§ TO DO: Make an exact copy of all the entries, with the pictures left out.

§ DATA LISTING:
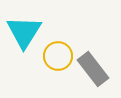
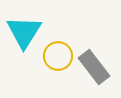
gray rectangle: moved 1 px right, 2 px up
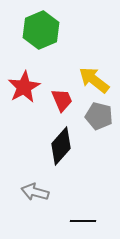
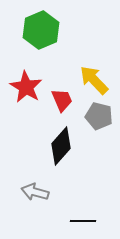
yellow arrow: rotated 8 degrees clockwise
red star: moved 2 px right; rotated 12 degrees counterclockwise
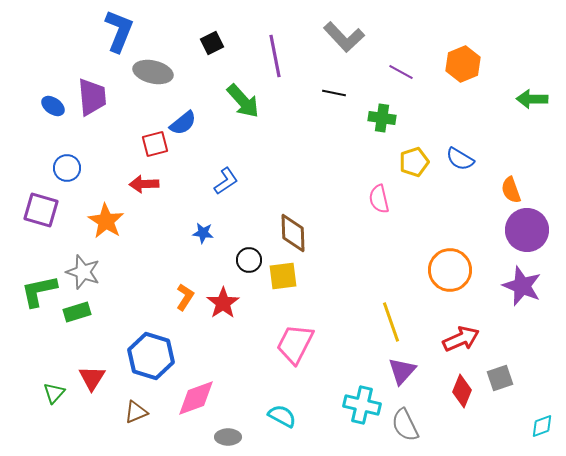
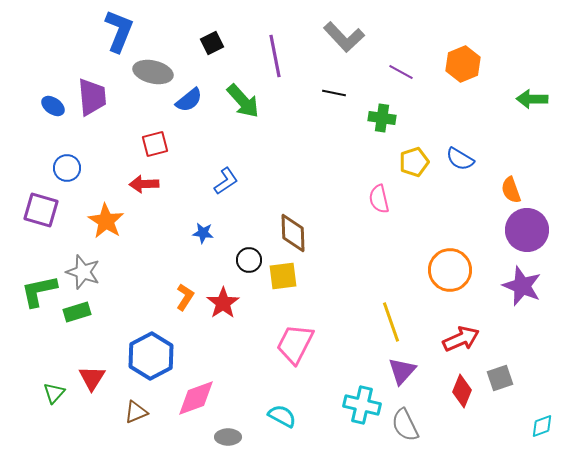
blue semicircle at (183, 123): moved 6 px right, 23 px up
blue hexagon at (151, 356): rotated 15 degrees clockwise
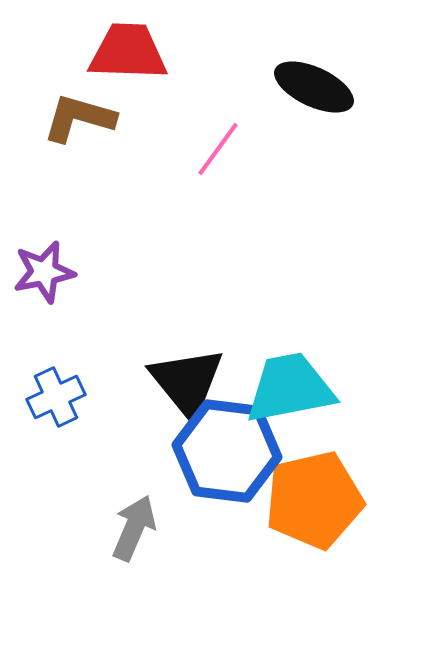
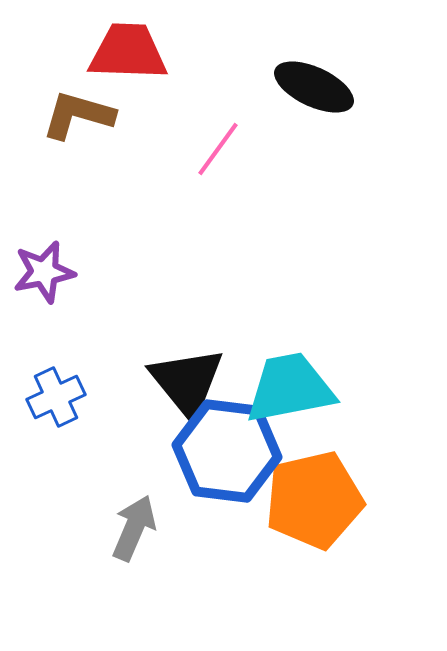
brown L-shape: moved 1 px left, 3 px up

§ RESPONSE TO THIS EXERCISE:
gray rectangle: moved 1 px right, 2 px up
yellow arrow: rotated 8 degrees clockwise
red star: moved 2 px right; rotated 12 degrees counterclockwise
blue semicircle at (183, 123): moved 6 px right, 23 px up
blue hexagon at (151, 356): rotated 15 degrees clockwise
brown L-shape: moved 1 px left, 3 px up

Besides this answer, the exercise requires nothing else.